[Recorded data]
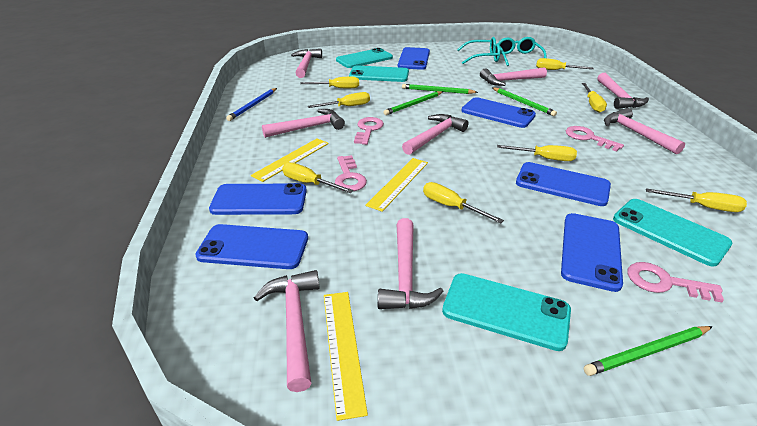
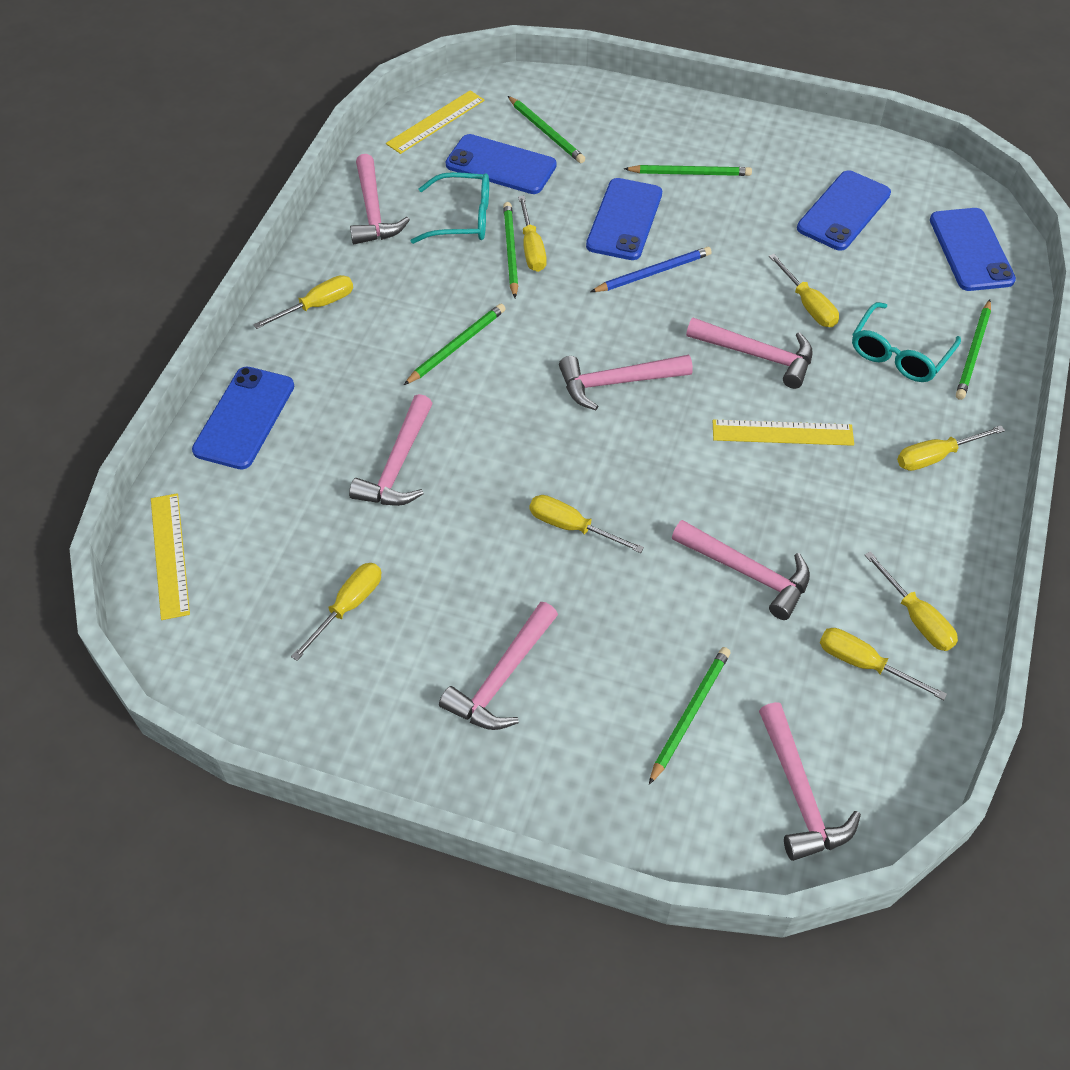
blue phone: 6 -> 5
green pencil: 4 -> 6
pink hammer: 8 -> 7
pink key: 4 -> 0
turquoise phone: 4 -> 0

_What needs to be done_
Copy out the entries verbatim, but skip every picture.

_Exercise answer_
blue phone: 6 -> 5
green pencil: 4 -> 6
pink hammer: 8 -> 7
pink key: 4 -> 0
turquoise phone: 4 -> 0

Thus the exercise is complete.